►

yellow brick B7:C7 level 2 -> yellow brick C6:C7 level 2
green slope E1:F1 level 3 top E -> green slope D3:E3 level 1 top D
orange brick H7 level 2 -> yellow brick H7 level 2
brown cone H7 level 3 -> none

◄
►

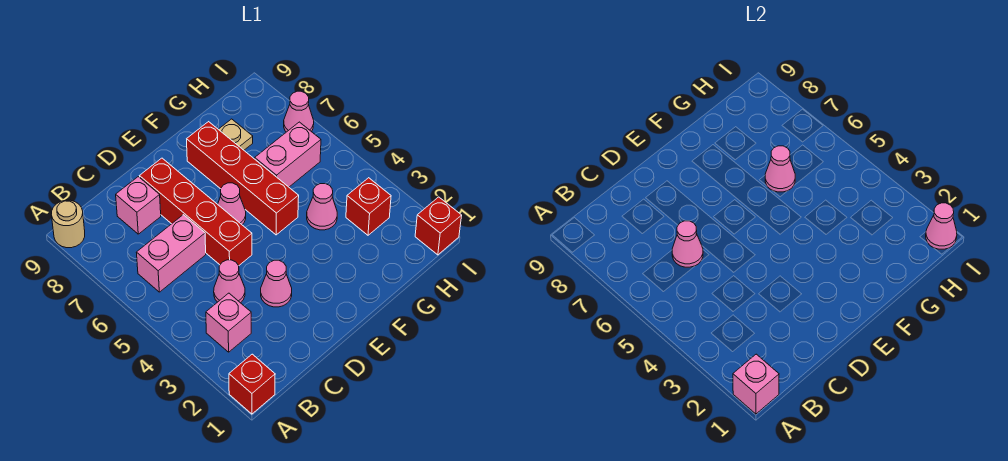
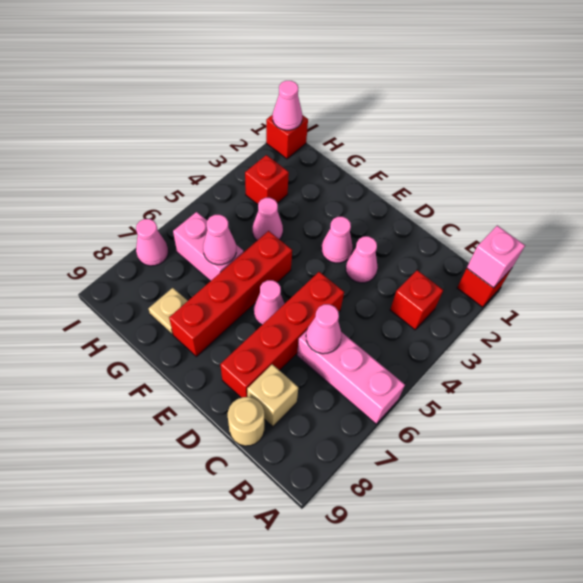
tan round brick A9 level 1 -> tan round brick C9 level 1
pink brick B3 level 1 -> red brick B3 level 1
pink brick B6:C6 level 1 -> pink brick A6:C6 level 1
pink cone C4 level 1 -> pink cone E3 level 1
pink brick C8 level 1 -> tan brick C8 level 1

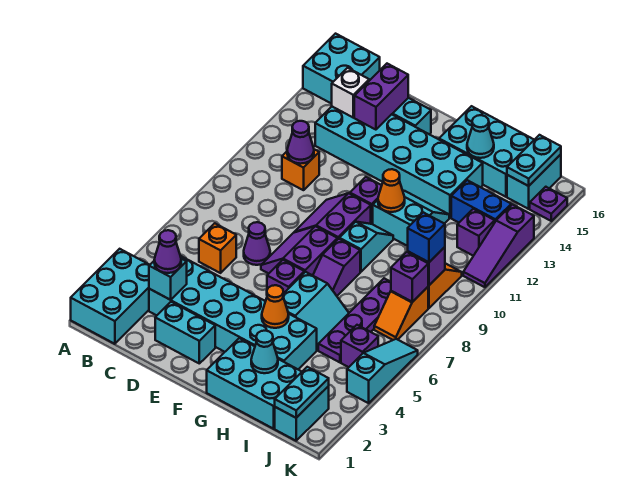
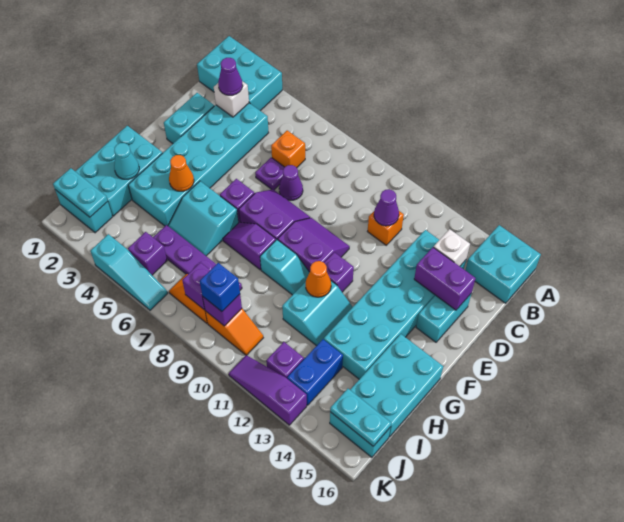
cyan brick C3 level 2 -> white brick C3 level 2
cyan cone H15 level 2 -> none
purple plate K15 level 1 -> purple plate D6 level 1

◄

• **Exercise directions**: Using the entries above, write out exactly the lines from the one with "pink brick C8 level 1 -> tan brick C8 level 1" through the one with "purple plate K15", ends included. Leave out any pictures.

• **Task response**:
pink brick C8 level 1 -> tan brick C8 level 1

cyan brick C3 level 2 -> white brick C3 level 2
cyan cone H15 level 2 -> none
purple plate K15 level 1 -> purple plate D6 level 1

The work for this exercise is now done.